=== Records to use ===
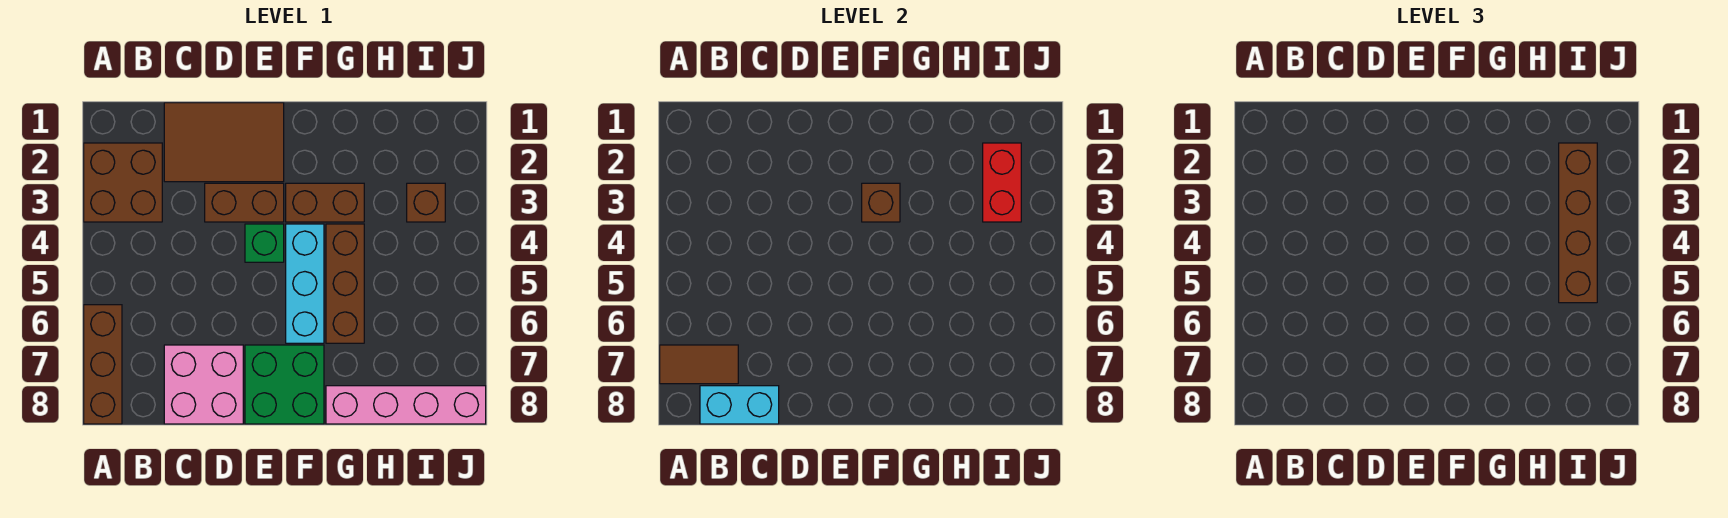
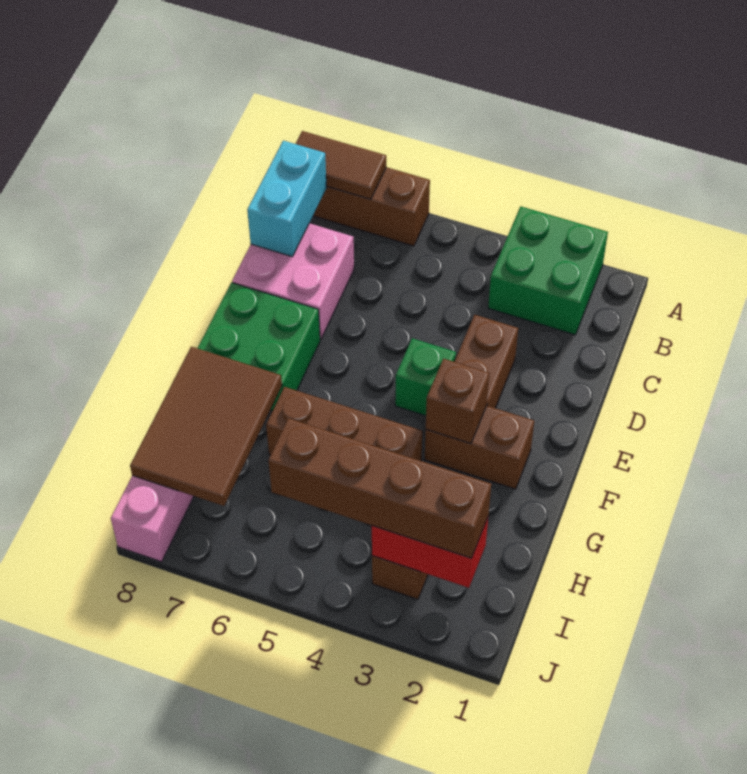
brown 2x2 brick [84,143,162,222] -> green 2x2 brick [488,206,608,335]
brown 1x2 tile [660,345,738,384] -> brown 1x2 tile turned to [296,131,386,199]
brown 2x3 tile [164,103,284,182] -> brown 2x3 tile moved to [130,347,282,506]
brown 1x2 brick [286,183,364,222] -> brown 1x2 brick turned to [425,406,534,489]
cyan 1x3 brick [286,224,324,343] -> none

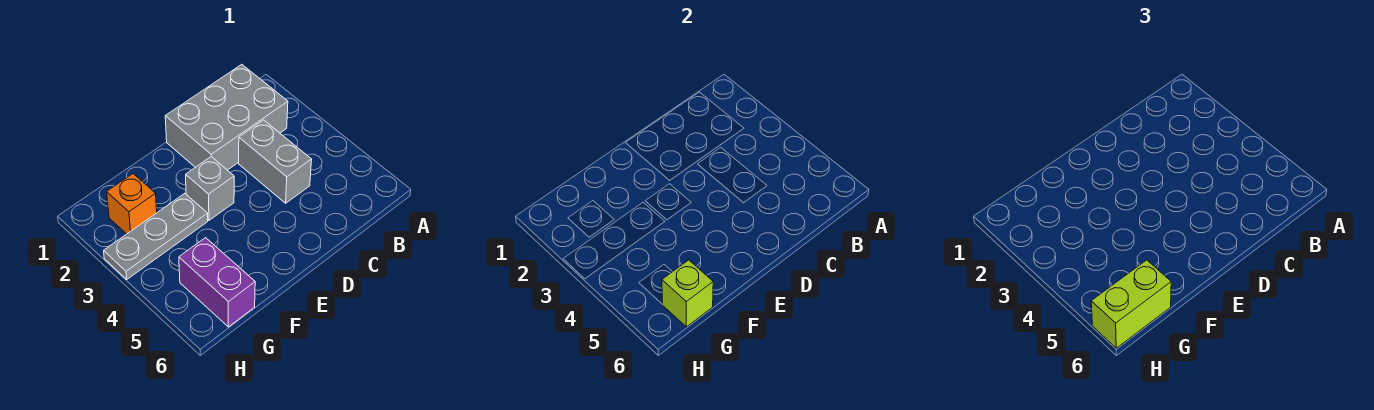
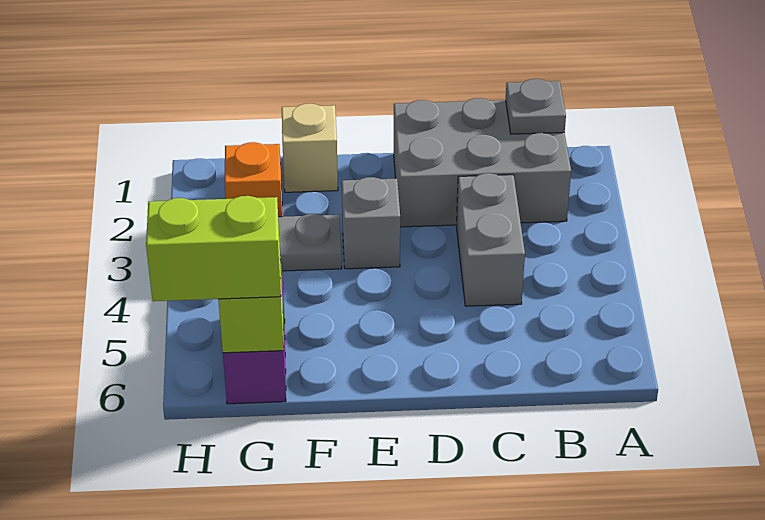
none -> grey 1x1 plate [506,79,566,134]
none -> tan 1x1 brick [282,103,338,192]

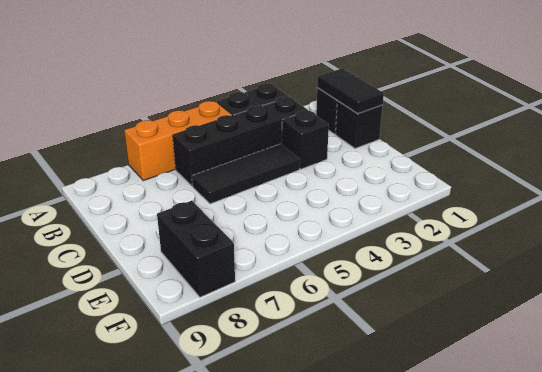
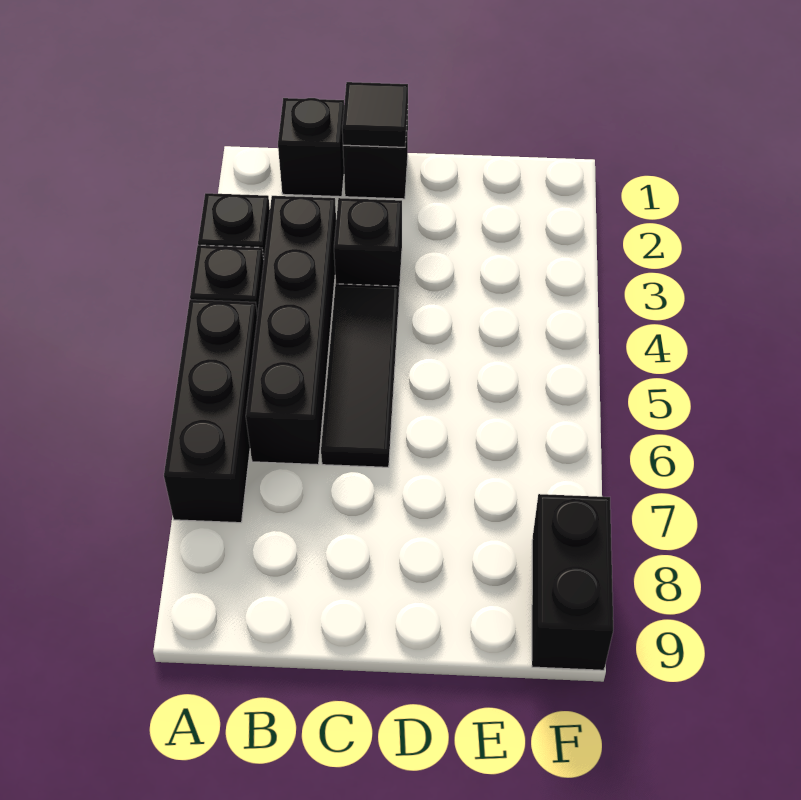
orange 1x3 brick [124,101,232,181] -> black 1x3 brick [164,300,257,523]
black 1x2 tile [317,68,384,114] -> black 1x1 tile [342,82,408,147]
black 1x2 brick [157,201,235,297] -> black 1x2 brick turned to [532,494,613,670]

=== What is required ===
Give again, word for word, only the lines from the one with "cyan 1x3 brick [286,224,324,343] -> none" through the last line of the entries, both included; no pictures go in the copy.

=== Expected answer ===
cyan 1x3 brick [286,224,324,343] -> none

none -> grey 1x1 plate [506,79,566,134]
none -> tan 1x1 brick [282,103,338,192]

orange 1x3 brick [124,101,232,181] -> black 1x3 brick [164,300,257,523]
black 1x2 tile [317,68,384,114] -> black 1x1 tile [342,82,408,147]
black 1x2 brick [157,201,235,297] -> black 1x2 brick turned to [532,494,613,670]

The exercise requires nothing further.